From the entries below, pull out each line where "camera" appears.

◇ ◇ ◇ ◇ ◇

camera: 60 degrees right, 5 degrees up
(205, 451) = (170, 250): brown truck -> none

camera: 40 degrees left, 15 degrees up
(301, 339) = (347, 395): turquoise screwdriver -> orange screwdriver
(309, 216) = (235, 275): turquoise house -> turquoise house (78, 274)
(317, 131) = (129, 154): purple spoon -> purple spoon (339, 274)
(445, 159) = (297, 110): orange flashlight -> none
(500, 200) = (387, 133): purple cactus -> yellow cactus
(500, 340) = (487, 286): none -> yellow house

◇ ◇ ◇ ◇ ◇

**Exercise response:**
camera: 60 degrees right, 5 degrees up
camera: 40 degrees left, 15 degrees up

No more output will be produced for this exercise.